**WORK INSTRUCTION**
In the listing below, find the line containing "(574, 291) = (520, 330): turquoise". Write out that line and every line after it to the end, exactly and only those.

**MATERIAL PROVIDED**
---+---

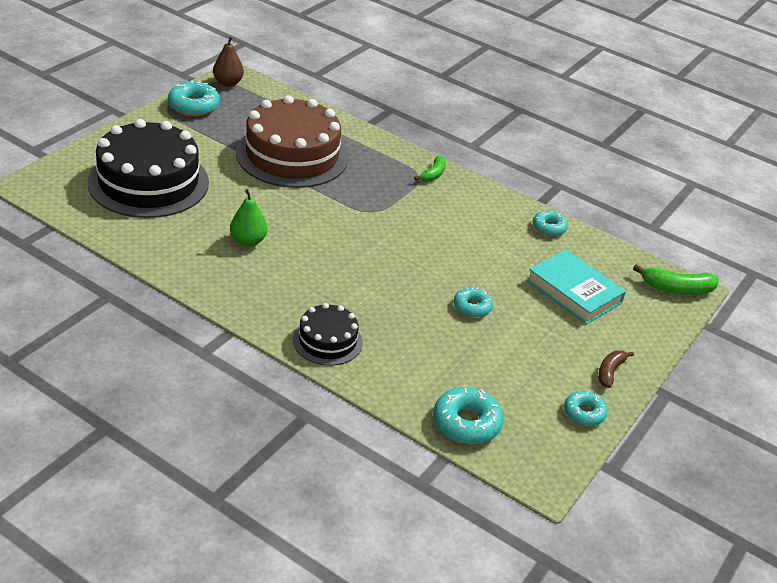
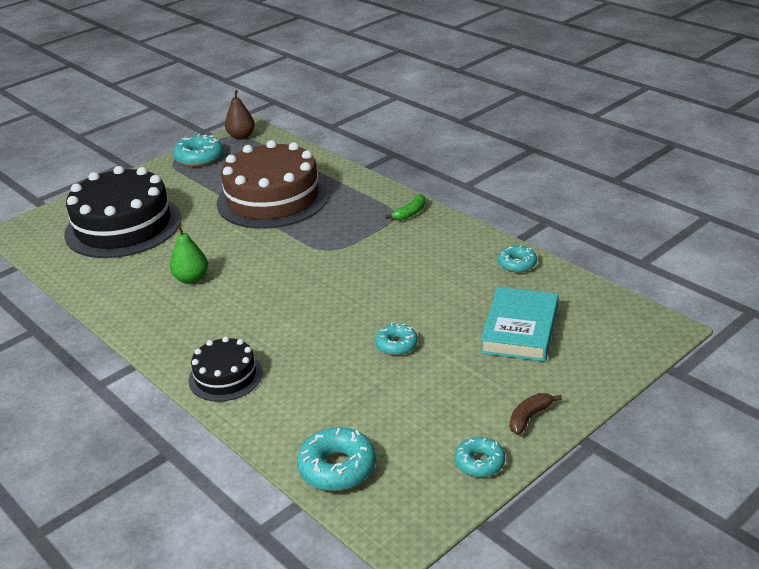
camera: 20 degrees right, 5 degrees down
(574, 291) = (520, 330): turquoise book -> turquoise book turned 45 degrees clockwise
(676, 288) = (646, 328): green banana -> none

---+---

**EXERCISE SOLUTION**
(574, 291) = (520, 330): turquoise book -> turquoise book turned 45 degrees clockwise
(676, 288) = (646, 328): green banana -> none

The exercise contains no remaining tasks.